§ **Supplied information**:
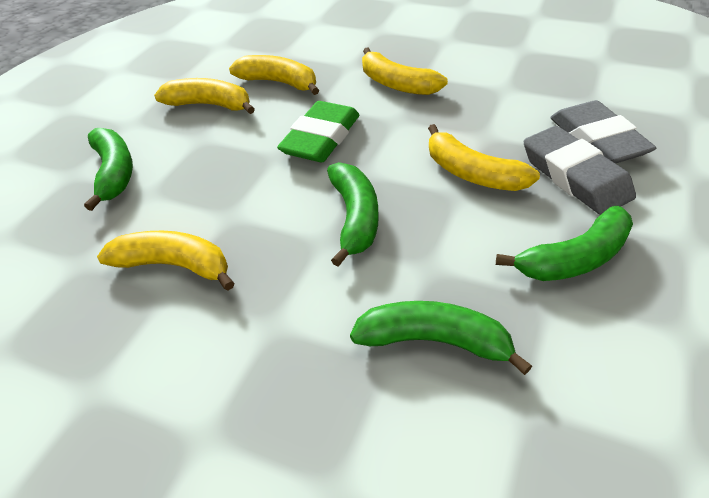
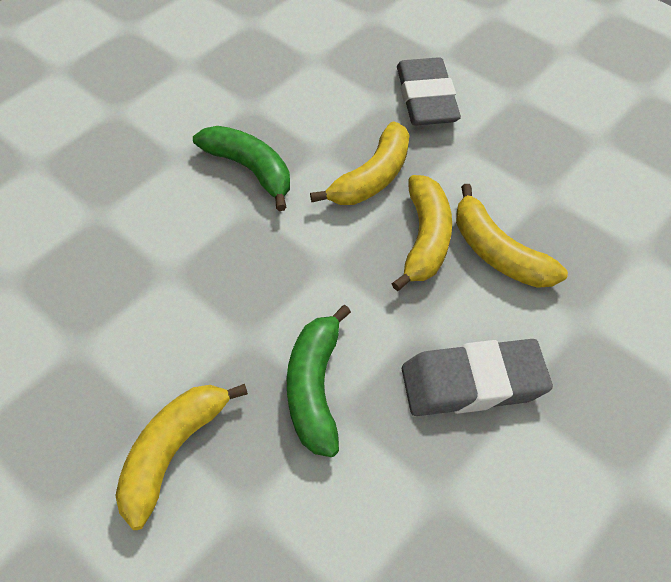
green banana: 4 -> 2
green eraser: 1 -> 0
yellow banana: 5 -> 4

* * *

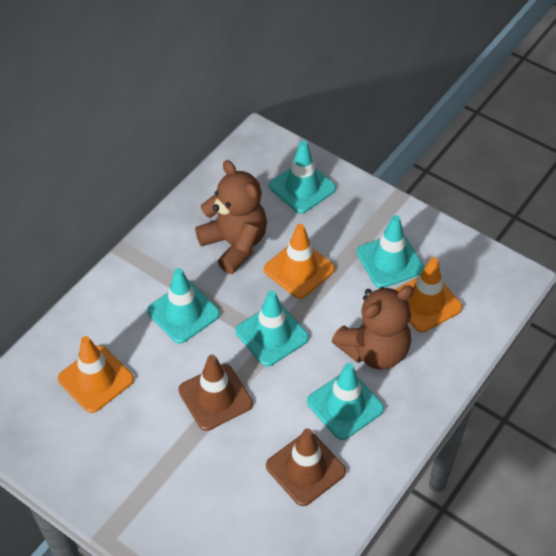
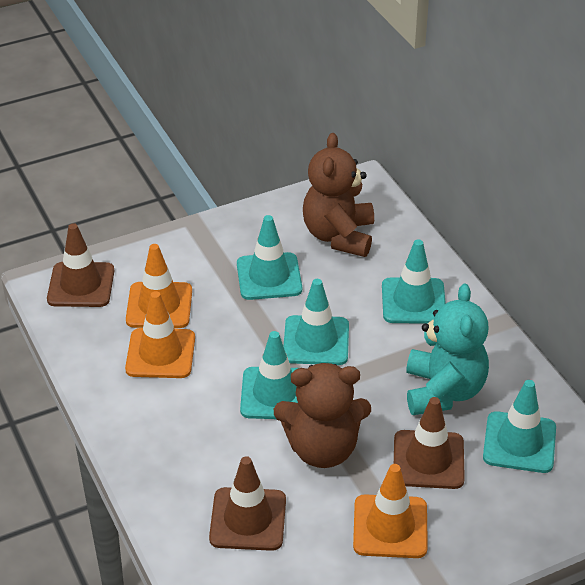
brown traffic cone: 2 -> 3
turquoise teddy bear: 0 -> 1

---

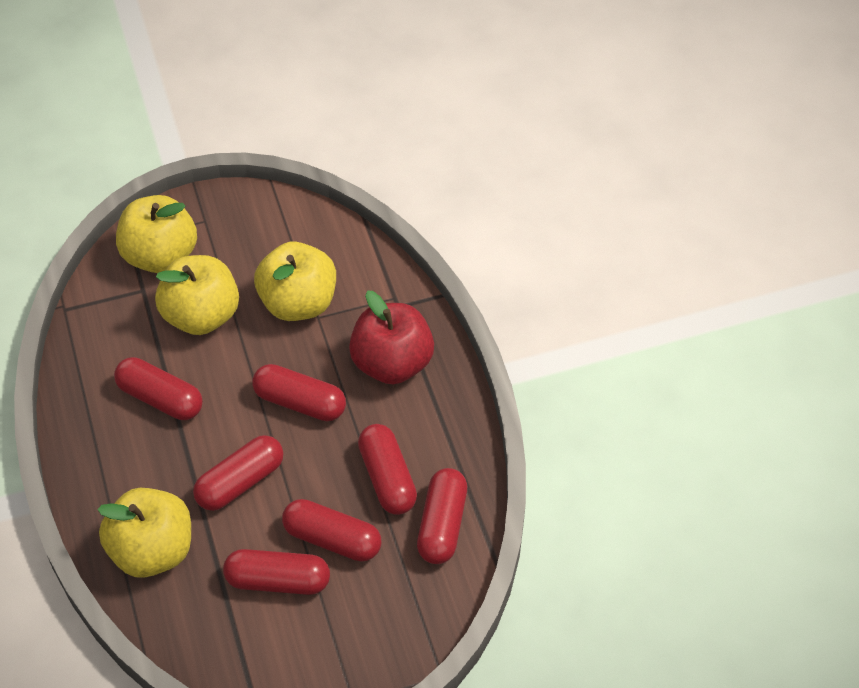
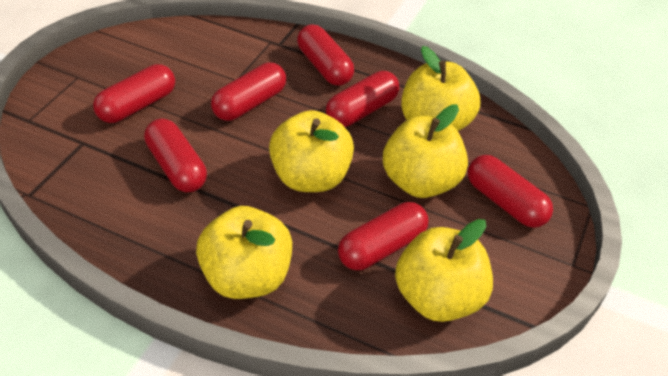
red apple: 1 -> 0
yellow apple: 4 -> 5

§ **Action item**: Extract exactly and only the lines above from the line containing "green banana: 4 -> 2" through the line containing "yellow banana: 5 -> 4", both end lines included.

§ **Task result**:
green banana: 4 -> 2
green eraser: 1 -> 0
yellow banana: 5 -> 4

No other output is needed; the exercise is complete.